Before and after images:
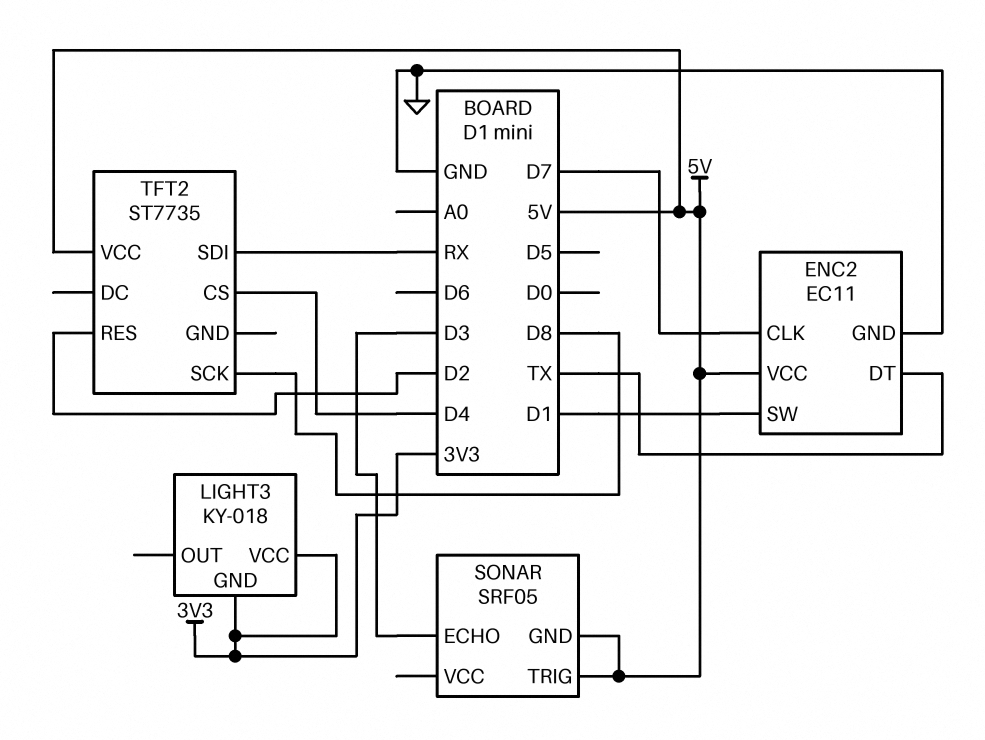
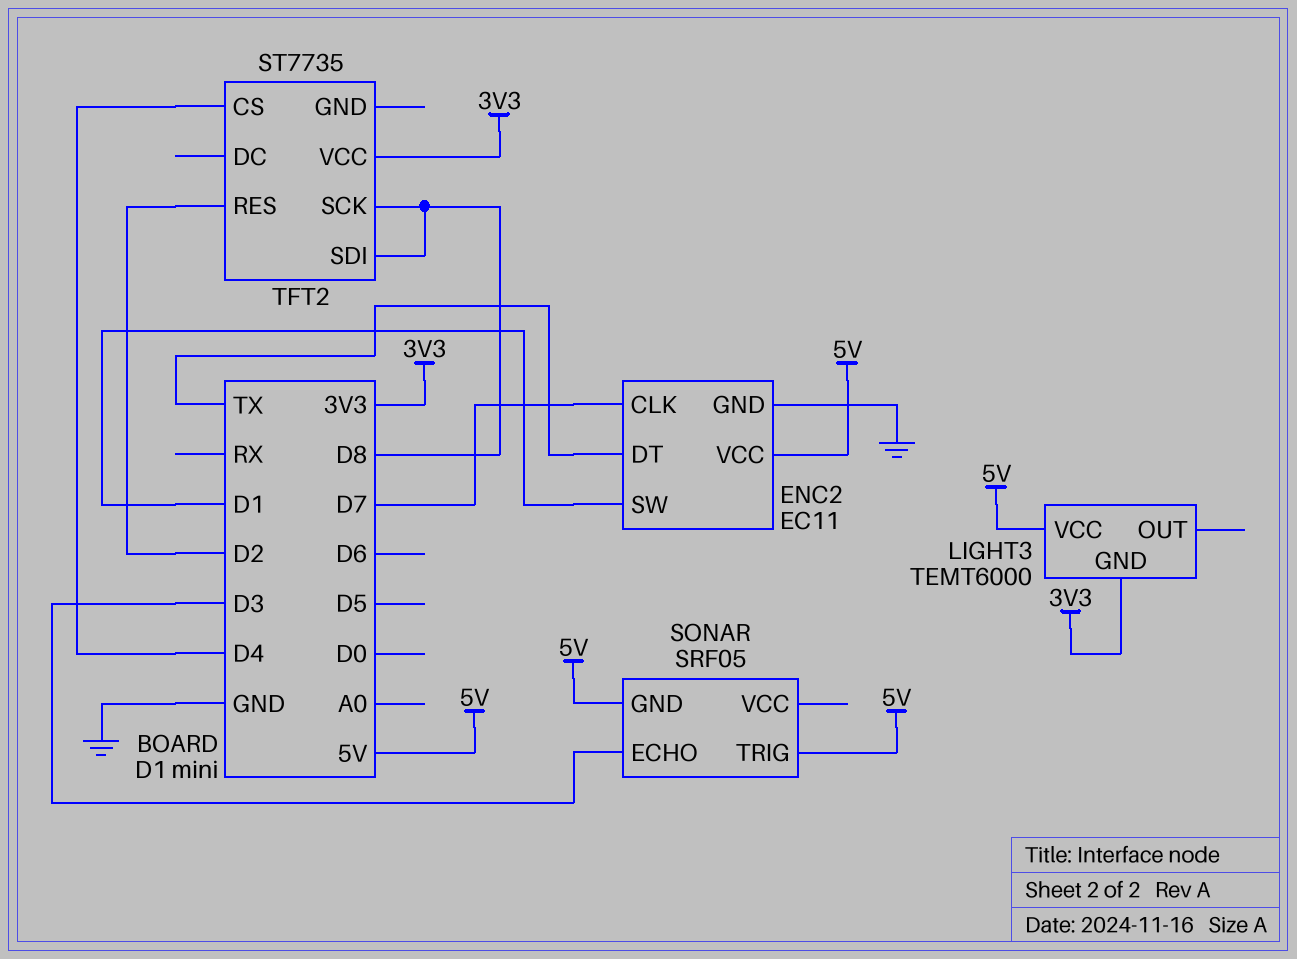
LIGHT3: KY-018 -> TEMT6000
LIGHT3 pin VCC: 3V3 -> 5V
TFT2 pin SDI: RX -> D8
TFT2 pin VCC: 5V -> 3V3

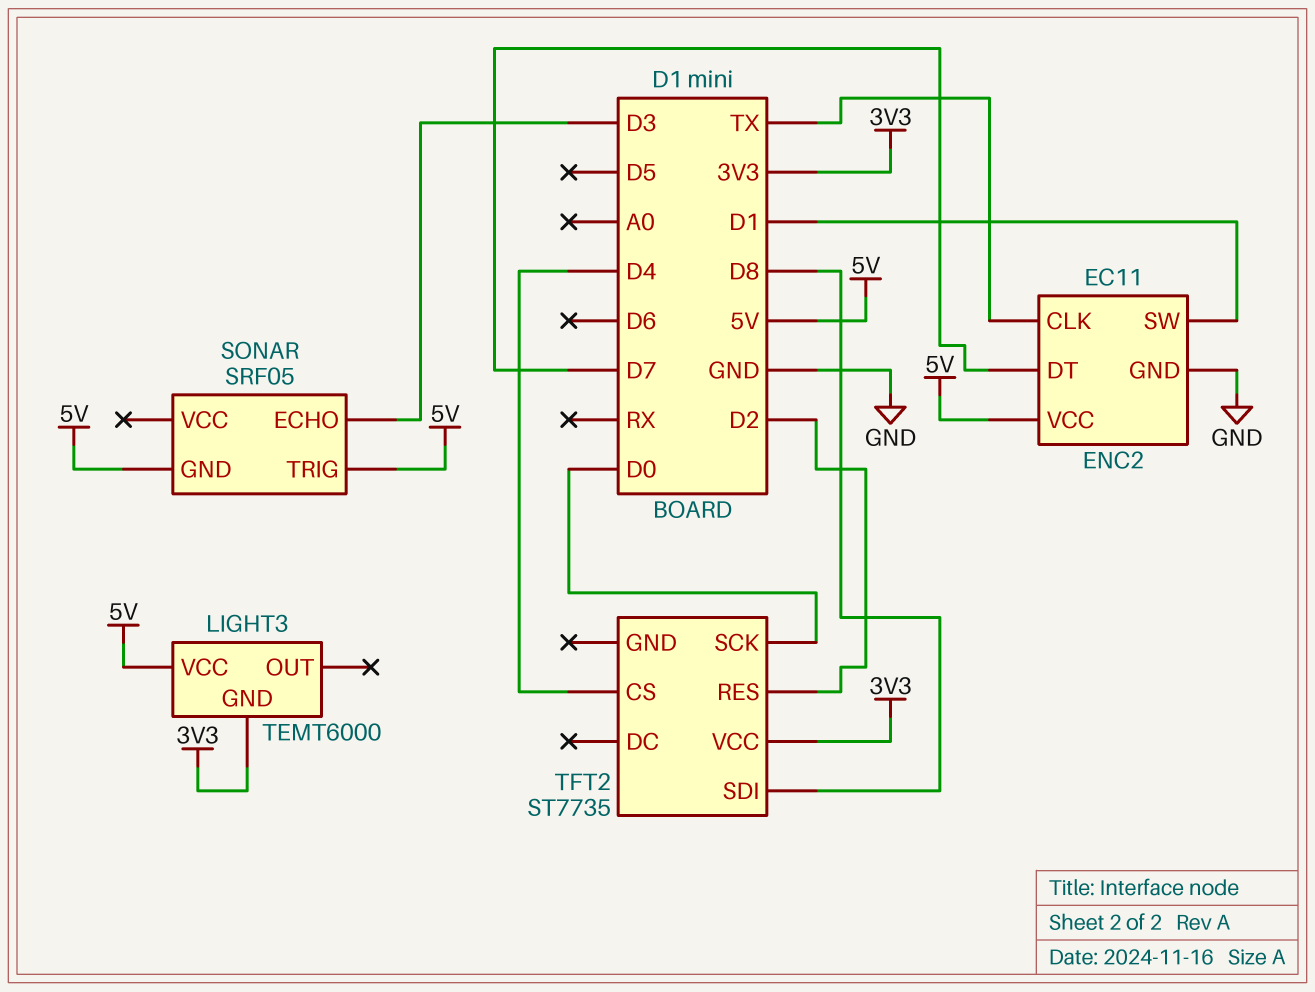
ENC2 pin CLK: D7 -> TX
ENC2 pin DT: TX -> D7
TFT2 pin SCK: D8 -> D0

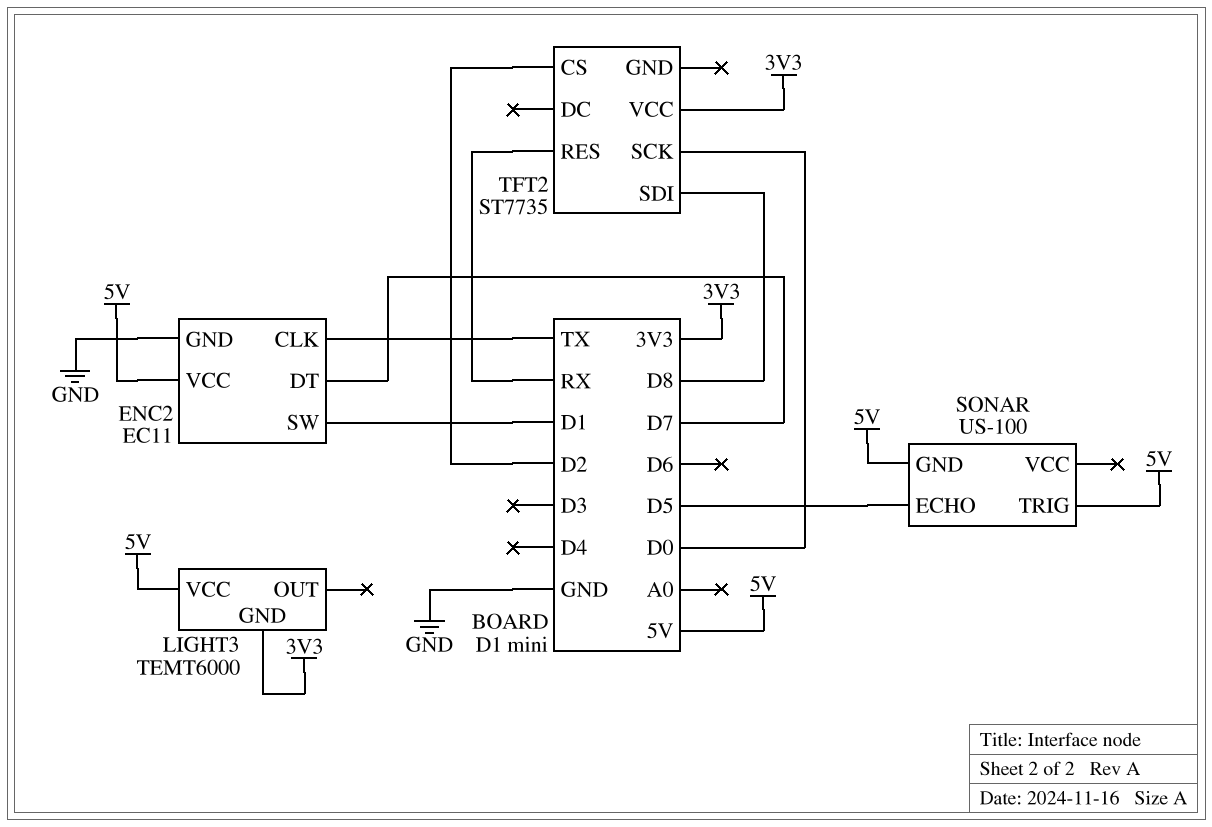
SONAR: SRF05 -> US-100
SONAR pin ECHO: D3 -> D5
TFT2 pin CS: D4 -> D2
TFT2 pin RES: D2 -> RX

Work instruction — Your answer must be an exact copy of the lines from the line with "TFT2 pin SCK: D8 -> D0" to the final line of the data, both ends included, and no pictures.

Written solution —
TFT2 pin SCK: D8 -> D0

SONAR: SRF05 -> US-100
SONAR pin ECHO: D3 -> D5
TFT2 pin CS: D4 -> D2
TFT2 pin RES: D2 -> RX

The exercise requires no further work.